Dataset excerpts
* * *
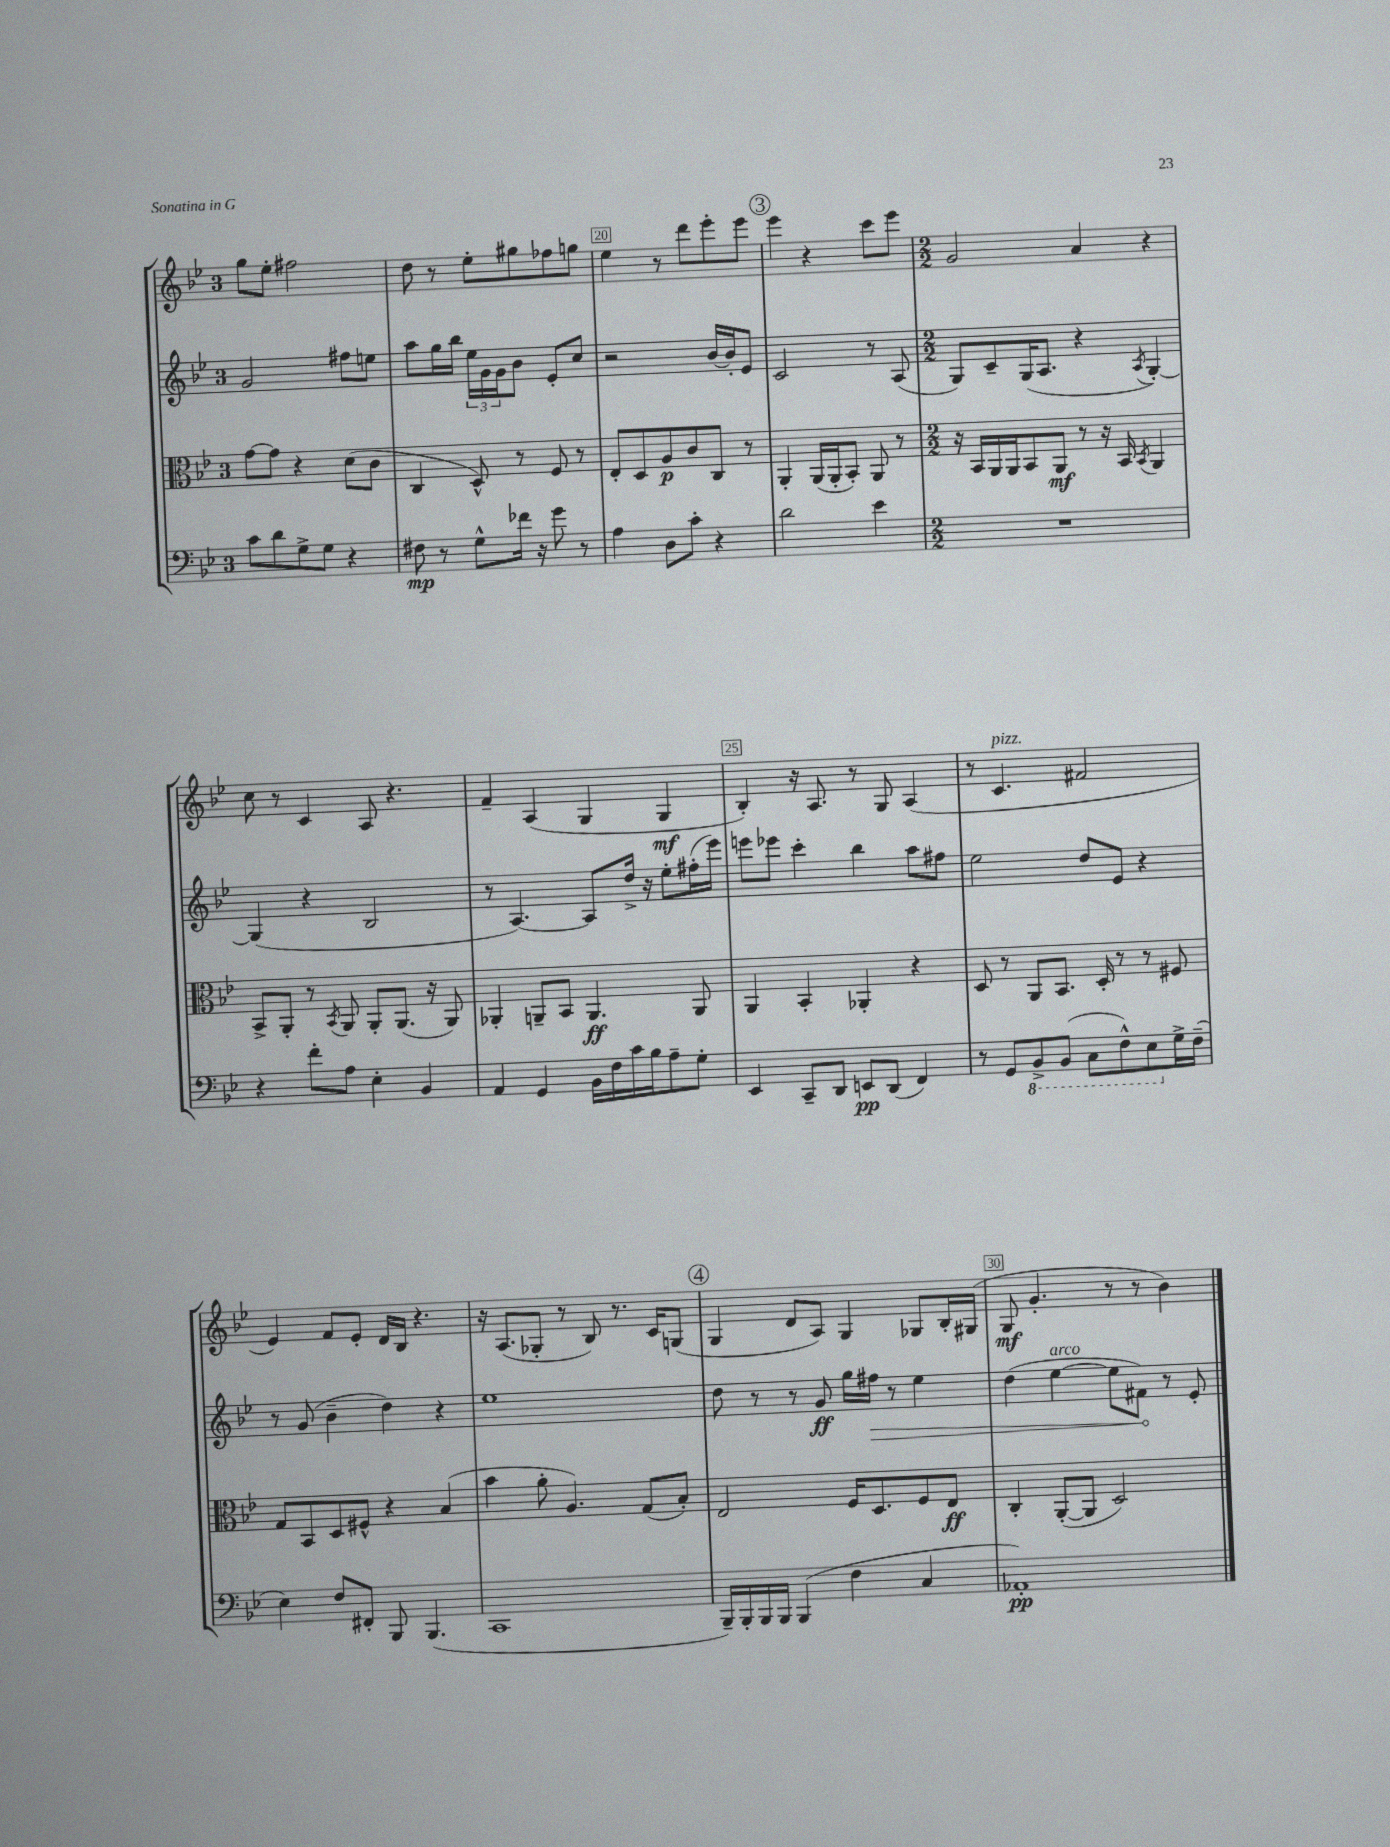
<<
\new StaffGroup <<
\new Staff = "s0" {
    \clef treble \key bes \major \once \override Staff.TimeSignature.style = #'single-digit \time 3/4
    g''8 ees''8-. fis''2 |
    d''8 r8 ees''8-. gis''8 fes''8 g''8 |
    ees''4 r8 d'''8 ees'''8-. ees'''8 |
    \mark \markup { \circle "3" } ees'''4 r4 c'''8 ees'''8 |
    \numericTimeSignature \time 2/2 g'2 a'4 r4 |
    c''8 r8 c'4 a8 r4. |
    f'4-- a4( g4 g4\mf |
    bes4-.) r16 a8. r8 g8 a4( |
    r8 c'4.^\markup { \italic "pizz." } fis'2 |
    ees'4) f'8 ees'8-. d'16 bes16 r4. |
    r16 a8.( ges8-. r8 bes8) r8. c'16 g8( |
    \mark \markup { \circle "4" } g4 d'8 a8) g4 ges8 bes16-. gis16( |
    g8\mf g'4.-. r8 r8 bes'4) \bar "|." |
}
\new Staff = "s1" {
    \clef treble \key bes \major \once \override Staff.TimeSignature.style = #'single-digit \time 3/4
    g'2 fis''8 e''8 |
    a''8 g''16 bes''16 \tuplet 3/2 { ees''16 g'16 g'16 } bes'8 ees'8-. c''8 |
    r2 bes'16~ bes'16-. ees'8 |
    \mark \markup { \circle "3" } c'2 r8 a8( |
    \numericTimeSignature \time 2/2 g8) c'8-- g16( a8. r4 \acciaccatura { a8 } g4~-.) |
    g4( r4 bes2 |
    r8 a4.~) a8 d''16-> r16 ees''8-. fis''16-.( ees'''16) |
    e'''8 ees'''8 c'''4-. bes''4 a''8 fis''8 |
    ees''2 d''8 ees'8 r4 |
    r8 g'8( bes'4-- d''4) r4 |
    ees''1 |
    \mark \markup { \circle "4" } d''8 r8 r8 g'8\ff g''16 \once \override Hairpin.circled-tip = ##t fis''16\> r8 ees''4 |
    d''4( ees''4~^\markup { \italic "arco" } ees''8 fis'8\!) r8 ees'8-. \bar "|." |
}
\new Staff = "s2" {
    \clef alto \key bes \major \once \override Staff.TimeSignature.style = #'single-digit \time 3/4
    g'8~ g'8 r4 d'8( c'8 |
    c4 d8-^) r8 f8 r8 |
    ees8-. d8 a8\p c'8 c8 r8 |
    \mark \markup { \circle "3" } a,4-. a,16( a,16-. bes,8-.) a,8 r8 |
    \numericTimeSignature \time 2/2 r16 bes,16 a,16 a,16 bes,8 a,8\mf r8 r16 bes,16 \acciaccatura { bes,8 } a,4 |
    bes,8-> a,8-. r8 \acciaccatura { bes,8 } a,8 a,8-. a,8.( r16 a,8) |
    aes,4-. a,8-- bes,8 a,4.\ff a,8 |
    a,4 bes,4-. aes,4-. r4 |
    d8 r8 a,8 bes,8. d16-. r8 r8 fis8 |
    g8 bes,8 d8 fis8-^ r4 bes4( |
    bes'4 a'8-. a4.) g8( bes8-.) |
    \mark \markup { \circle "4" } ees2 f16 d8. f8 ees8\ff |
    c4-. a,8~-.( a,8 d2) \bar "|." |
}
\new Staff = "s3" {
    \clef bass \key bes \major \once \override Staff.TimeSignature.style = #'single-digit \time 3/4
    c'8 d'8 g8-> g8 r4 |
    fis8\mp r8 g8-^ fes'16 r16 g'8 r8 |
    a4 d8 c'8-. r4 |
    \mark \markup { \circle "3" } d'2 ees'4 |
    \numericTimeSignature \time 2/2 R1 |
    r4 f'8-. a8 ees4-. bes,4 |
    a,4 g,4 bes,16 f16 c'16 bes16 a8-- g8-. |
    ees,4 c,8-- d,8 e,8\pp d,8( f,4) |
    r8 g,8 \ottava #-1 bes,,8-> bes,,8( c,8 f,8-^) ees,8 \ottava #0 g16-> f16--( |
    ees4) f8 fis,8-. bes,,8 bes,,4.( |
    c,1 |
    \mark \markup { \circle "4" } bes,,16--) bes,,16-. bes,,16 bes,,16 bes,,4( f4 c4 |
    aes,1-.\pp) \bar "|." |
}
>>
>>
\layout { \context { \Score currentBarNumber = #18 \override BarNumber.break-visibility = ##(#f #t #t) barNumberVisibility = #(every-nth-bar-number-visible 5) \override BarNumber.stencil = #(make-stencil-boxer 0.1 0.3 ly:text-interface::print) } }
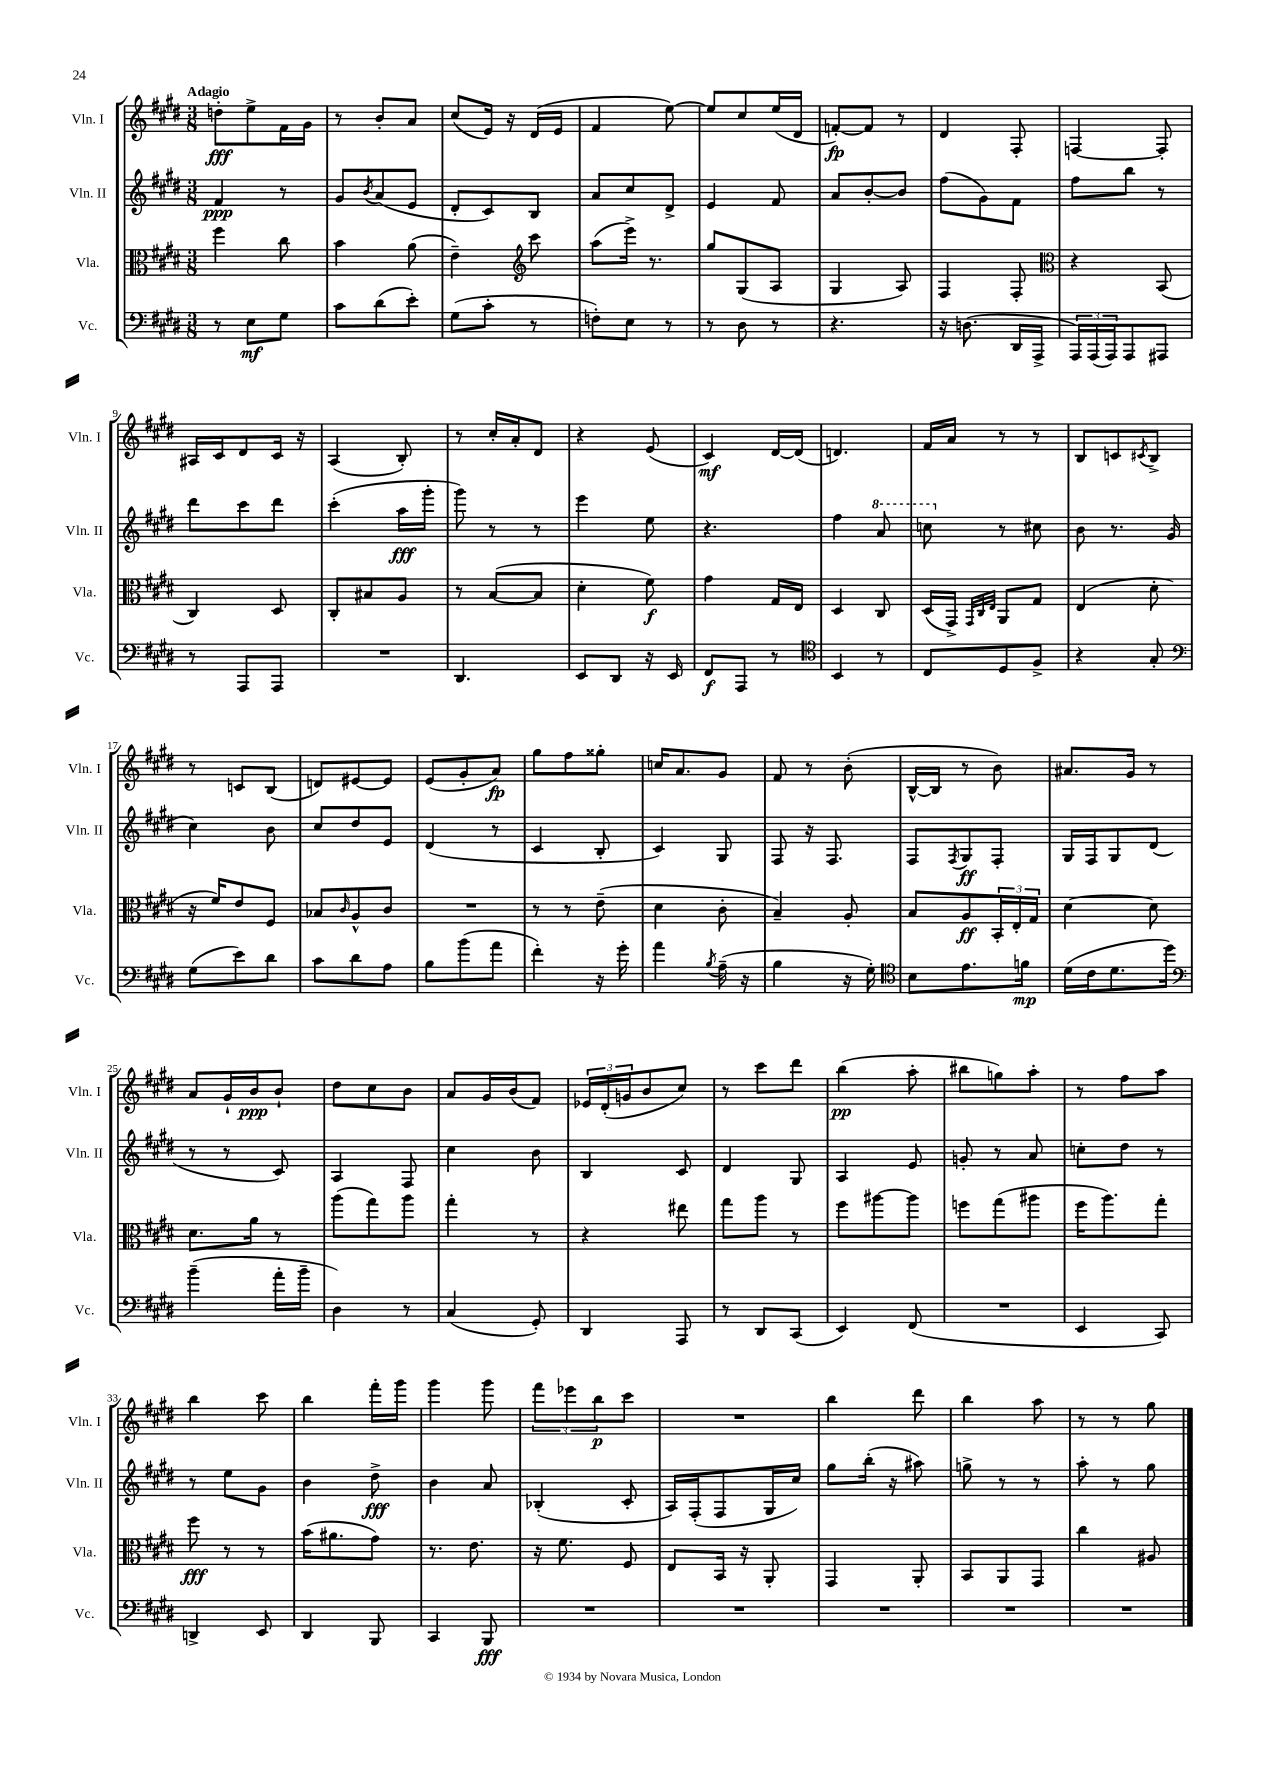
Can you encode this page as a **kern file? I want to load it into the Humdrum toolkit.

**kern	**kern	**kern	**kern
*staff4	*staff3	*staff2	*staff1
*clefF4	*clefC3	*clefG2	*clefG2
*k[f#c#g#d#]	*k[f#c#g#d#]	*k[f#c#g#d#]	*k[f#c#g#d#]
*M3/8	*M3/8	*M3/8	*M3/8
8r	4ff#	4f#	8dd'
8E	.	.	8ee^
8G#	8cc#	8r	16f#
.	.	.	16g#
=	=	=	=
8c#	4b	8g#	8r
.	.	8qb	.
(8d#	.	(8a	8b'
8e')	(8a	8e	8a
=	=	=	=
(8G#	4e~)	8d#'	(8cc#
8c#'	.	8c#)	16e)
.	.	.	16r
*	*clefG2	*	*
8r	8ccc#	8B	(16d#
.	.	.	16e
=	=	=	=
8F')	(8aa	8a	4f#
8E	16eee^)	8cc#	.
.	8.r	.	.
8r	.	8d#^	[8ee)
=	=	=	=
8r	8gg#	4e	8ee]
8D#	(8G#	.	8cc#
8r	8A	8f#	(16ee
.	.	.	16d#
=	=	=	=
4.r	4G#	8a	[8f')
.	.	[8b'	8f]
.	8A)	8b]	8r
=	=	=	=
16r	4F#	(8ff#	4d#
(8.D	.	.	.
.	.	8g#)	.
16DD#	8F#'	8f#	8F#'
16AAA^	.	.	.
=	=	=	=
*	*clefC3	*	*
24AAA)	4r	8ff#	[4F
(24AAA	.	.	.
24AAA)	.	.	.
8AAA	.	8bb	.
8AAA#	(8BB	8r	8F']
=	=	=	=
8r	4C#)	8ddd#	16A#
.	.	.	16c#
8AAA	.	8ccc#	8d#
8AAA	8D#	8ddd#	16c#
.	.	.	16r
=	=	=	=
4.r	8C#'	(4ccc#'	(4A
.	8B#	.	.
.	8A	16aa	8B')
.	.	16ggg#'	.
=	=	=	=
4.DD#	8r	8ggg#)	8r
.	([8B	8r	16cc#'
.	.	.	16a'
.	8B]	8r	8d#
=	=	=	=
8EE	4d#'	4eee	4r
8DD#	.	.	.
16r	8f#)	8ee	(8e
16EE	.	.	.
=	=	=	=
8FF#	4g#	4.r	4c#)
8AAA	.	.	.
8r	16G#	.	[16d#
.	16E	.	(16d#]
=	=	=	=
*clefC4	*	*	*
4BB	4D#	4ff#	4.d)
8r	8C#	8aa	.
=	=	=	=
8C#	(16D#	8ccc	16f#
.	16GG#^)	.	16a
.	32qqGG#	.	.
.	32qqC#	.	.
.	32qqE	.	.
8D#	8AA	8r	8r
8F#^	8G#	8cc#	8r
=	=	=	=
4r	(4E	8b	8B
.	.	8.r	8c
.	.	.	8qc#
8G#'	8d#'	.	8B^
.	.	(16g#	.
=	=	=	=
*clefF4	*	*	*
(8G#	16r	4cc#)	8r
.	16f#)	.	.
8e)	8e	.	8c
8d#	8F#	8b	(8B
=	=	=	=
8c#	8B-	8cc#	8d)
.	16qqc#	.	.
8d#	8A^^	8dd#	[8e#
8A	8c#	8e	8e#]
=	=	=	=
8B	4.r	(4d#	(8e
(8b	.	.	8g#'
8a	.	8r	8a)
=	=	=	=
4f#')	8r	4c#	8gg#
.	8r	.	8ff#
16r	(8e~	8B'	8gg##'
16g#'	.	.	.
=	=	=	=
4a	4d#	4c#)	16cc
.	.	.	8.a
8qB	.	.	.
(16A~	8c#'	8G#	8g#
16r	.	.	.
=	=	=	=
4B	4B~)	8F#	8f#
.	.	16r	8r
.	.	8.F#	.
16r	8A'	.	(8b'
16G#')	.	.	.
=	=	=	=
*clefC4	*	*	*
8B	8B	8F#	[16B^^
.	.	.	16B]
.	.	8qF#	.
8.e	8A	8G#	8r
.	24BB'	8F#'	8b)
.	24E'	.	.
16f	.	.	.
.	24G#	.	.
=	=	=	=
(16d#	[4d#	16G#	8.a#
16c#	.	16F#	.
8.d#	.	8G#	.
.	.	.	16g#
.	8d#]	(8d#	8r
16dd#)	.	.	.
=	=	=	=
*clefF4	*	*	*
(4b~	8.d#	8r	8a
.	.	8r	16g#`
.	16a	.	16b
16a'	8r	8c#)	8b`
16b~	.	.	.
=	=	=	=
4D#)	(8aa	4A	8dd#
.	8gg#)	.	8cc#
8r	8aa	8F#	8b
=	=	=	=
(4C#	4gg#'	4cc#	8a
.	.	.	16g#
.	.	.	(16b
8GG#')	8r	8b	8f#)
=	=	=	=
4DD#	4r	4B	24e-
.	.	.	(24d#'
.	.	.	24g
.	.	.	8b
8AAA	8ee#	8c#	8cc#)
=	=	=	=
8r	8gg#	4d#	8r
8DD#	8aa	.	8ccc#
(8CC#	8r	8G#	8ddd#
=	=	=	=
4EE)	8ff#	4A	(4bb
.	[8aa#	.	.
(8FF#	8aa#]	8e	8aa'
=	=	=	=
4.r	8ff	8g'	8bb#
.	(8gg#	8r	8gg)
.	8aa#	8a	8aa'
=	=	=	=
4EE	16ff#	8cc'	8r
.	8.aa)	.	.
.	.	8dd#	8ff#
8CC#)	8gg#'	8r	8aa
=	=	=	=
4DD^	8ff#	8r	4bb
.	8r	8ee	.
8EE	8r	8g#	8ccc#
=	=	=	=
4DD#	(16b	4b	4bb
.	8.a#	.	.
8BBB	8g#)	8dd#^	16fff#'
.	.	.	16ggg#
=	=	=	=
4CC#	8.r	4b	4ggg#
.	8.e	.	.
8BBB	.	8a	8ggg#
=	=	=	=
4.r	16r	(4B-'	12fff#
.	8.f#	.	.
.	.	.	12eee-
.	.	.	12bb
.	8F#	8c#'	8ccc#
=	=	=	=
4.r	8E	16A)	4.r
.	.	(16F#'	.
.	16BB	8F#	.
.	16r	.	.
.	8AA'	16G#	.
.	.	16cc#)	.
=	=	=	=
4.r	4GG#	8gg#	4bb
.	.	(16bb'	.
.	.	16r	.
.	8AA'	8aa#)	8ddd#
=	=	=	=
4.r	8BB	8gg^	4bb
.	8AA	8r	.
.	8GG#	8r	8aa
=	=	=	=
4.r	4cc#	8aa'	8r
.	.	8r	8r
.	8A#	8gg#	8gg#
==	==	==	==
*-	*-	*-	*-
* * *
Copy out the records from the very beginning through the line that contains "bes,8-.) a,8 r8 |", including that line, and leave the pictures out.

**Reply to the exercise**
<<
\new StaffGroup <<
\new Staff = "s0" {
    \clef treble \key bes \major \once \override Staff.TimeSignature.style = #'single-digit \time 3/4
    g''8 ees''8-. fis''2 |
    d''8 r8 ees''8-. gis''8 fes''8 g''8 |
    ees''4 r8 d'''8 ees'''8-. ees'''8 |
    \mark \markup { \circle "3" } ees'''4 r4 c'''8 ees'''8 |
    \numericTimeSignature \time 2/2 g'2 a'4 r4 |
    c''8 r8 c'4 a8 r4. |
    f'4-- a4( g4 g4\mf |
    bes4-.) r16 a8. r8 g8 a4( |
    r8 c'4.^\markup { \italic "pizz." } fis'2 |
    ees'4) f'8 ees'8-. d'16 bes16 r4. |
    r16 a8.( ges8-. r8 bes8) r8. c'16 g8( |
    \mark \markup { \circle "4" } g4 d'8 a8) g4 ges8 bes16-. gis16( |
    g8\mf g'4.-. r8 r8 bes'4) \bar "|." |
}
\new Staff = "s1" {
    \clef treble \key bes \major \once \override Staff.TimeSignature.style = #'single-digit \time 3/4
    g'2 fis''8 e''8 |
    a''8 g''16 bes''16 \tuplet 3/2 { ees''16 g'16 g'16 } bes'8 ees'8-. c''8 |
    r2 bes'16~ bes'16-. ees'8 |
    \mark \markup { \circle "3" } c'2 r8 a8( |
    \numericTimeSignature \time 2/2 g8) c'8-- g16( a8. r4 \acciaccatura { a8 } g4~-.) |
    g4( r4 bes2 |
    r8 a4.~) a8 d''16-> r16 ees''8-. fis''16-.( ees'''16) |
    e'''8 ees'''8 c'''4-. bes''4 a''8 fis''8 |
    ees''2 d''8 ees'8 r4 |
    r8 g'8( bes'4-- d''4) r4 |
    ees''1 |
    \mark \markup { \circle "4" } d''8 r8 r8 g'8\ff g''16 \once \override Hairpin.circled-tip = ##t fis''16\> r8 ees''4 |
    d''4( ees''4~^\markup { \italic "arco" } ees''8 fis'8\!) r8 ees'8-. \bar "|." |
}
\new Staff = "s2" {
    \clef alto \key bes \major \once \override Staff.TimeSignature.style = #'single-digit \time 3/4
    g'8~ g'8 r4 d'8( c'8 |
    c4 d8-^) r8 f8 r8 |
    ees8-. d8 a8\p c'8 c8 r8 |
    \mark \markup { \circle "3" } a,4-. a,16( a,16-. bes,8-.) a,8 r8 |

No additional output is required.